* **What you will do**:
From the records below, extract only the lines running from the line with "(196, 333) = (104, 112): orange" to the line with "(391, 364) = (364, 290): brown", both lines included, reproducing them exactly.

* **Provided information**:
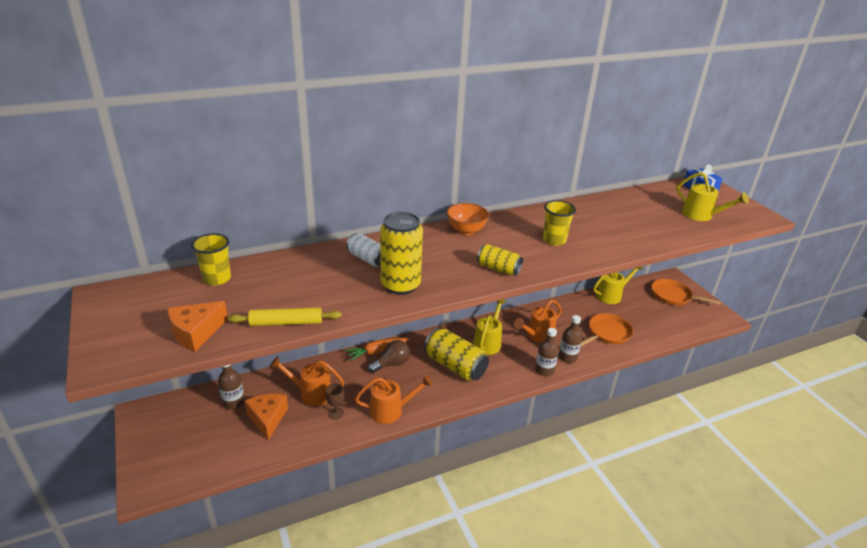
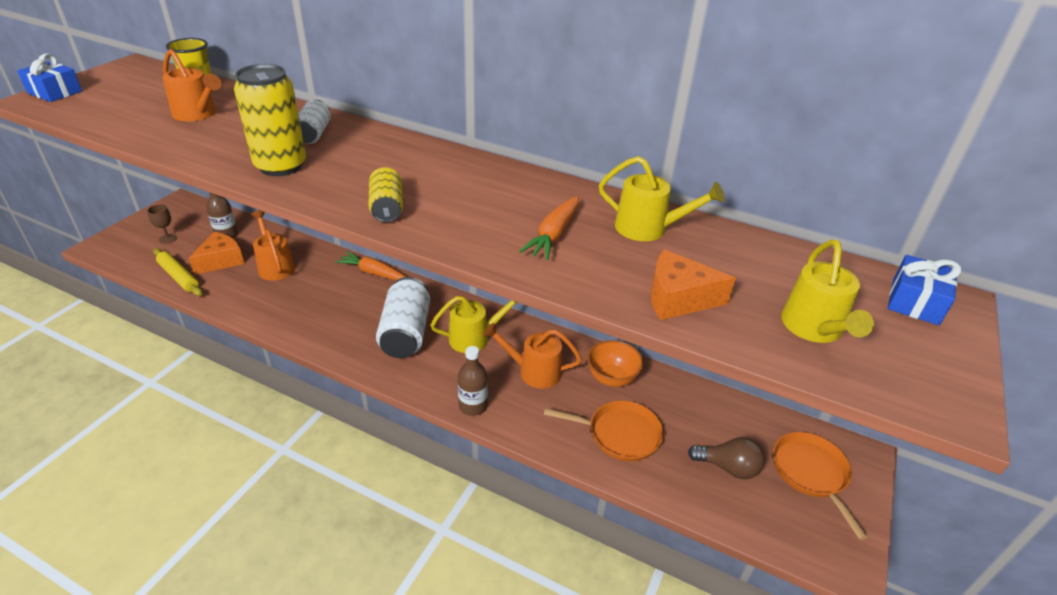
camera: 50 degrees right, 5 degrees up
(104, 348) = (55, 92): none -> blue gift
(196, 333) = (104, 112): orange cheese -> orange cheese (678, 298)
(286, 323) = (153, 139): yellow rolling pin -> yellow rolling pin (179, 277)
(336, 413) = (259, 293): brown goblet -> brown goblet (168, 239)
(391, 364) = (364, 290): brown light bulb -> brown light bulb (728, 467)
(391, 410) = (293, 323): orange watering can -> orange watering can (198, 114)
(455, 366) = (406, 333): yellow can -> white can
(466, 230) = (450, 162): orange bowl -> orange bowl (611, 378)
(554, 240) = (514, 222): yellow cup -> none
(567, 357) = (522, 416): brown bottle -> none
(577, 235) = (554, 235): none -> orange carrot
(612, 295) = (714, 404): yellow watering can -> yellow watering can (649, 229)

* **Written reply**:
(196, 333) = (104, 112): orange cheese -> orange cheese (678, 298)
(286, 323) = (153, 139): yellow rolling pin -> yellow rolling pin (179, 277)
(336, 413) = (259, 293): brown goblet -> brown goblet (168, 239)
(391, 364) = (364, 290): brown light bulb -> brown light bulb (728, 467)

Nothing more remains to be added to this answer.